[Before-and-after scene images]
============
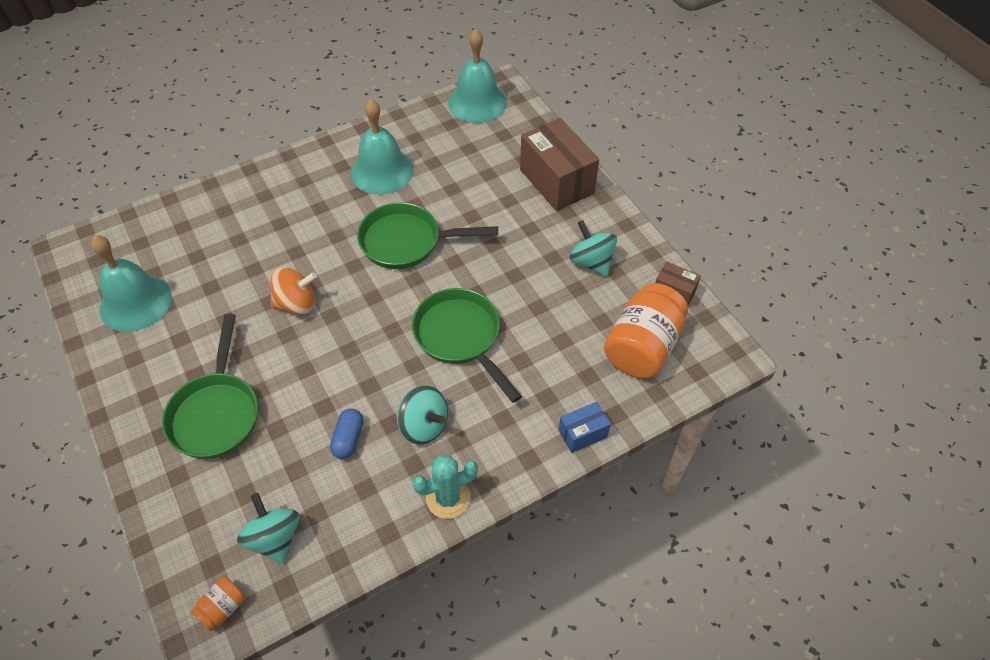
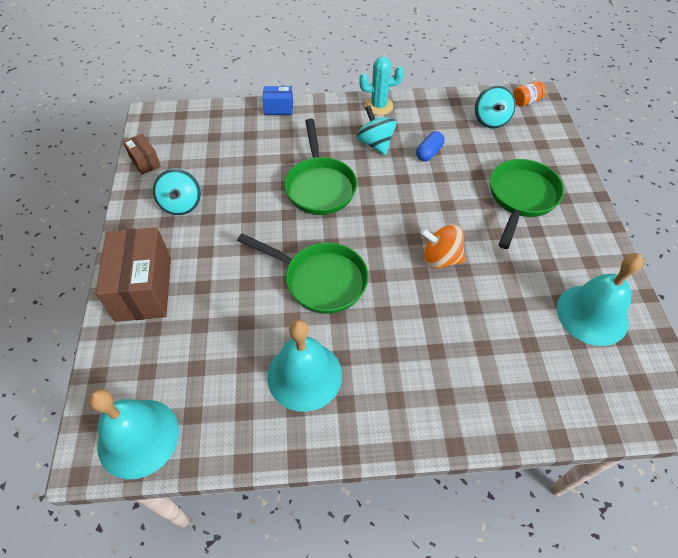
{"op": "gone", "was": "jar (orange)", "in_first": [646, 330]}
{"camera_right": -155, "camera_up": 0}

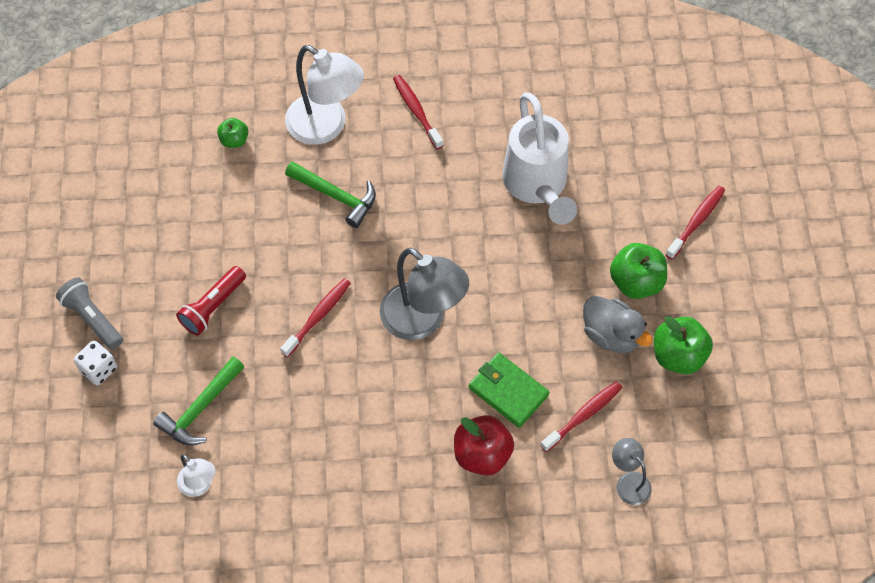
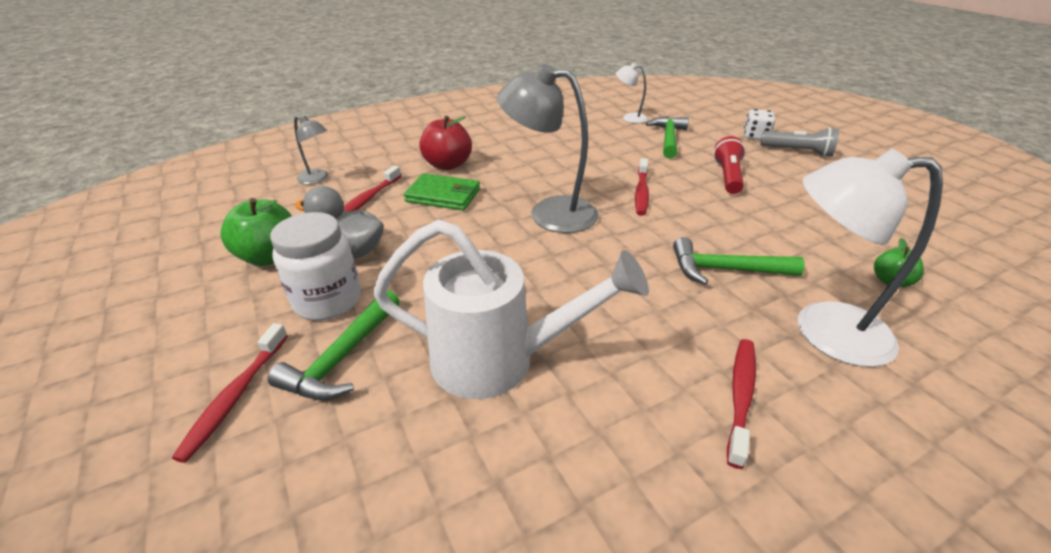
{"op": "new", "now": "hammer (green)", "in_second": [334, 345]}
{"op": "swapped", "was": "apple (green)", "now": "jar (white)", "in_first": [638, 271], "in_second": [315, 266]}
{"op": "rotated", "was": "watering can (white)", "in_first": [539, 158], "in_second": [511, 309], "clockwise": 135}
{"op": "rotated", "was": "toothbrush (red)", "in_first": [418, 112], "in_second": [741, 404], "clockwise": -105}
{"camera_right": 155, "camera_up": -25}

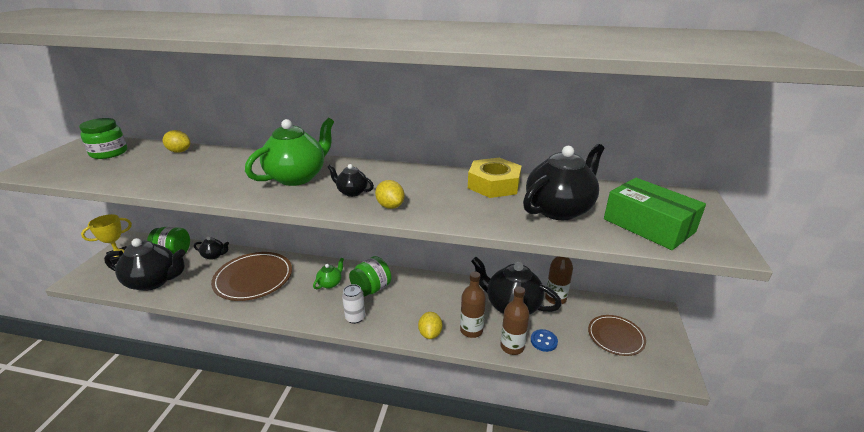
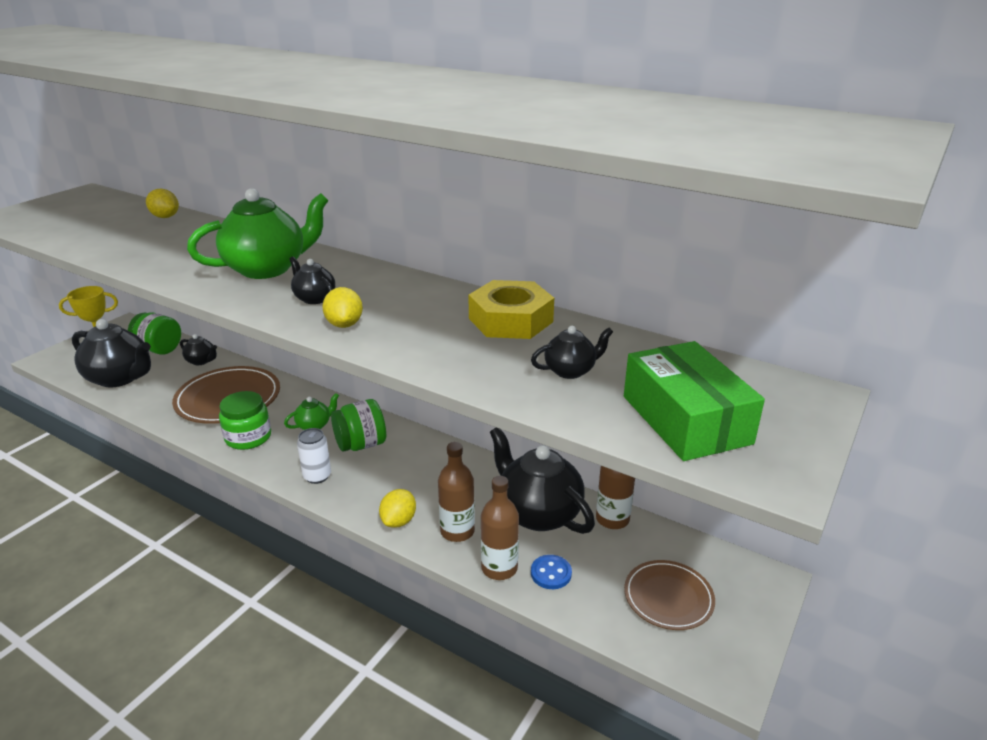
{"op": "shifted", "was": "jar (green)", "in_first": [103, 138], "in_second": [245, 420]}
{"op": "scaled", "was": "teapot (black)", "in_first": [563, 182], "in_second": [572, 352], "ratio": 0.48}
{"camera_right": 20, "camera_up": 0}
============
Give back the entries above exactly as they stand. Leave the images out.

§ **EXERCISE OUTPUT**:
{"op": "gone", "was": "jar (orange)", "in_first": [646, 330]}
{"camera_right": -155, "camera_up": 0}

{"op": "new", "now": "hammer (green)", "in_second": [334, 345]}
{"op": "swapped", "was": "apple (green)", "now": "jar (white)", "in_first": [638, 271], "in_second": [315, 266]}
{"op": "rotated", "was": "watering can (white)", "in_first": [539, 158], "in_second": [511, 309], "clockwise": 135}
{"op": "rotated", "was": "toothbrush (red)", "in_first": [418, 112], "in_second": [741, 404], "clockwise": -105}
{"camera_right": 155, "camera_up": -25}

{"op": "shifted", "was": "jar (green)", "in_first": [103, 138], "in_second": [245, 420]}
{"op": "scaled", "was": "teapot (black)", "in_first": [563, 182], "in_second": [572, 352], "ratio": 0.48}
{"camera_right": 20, "camera_up": 0}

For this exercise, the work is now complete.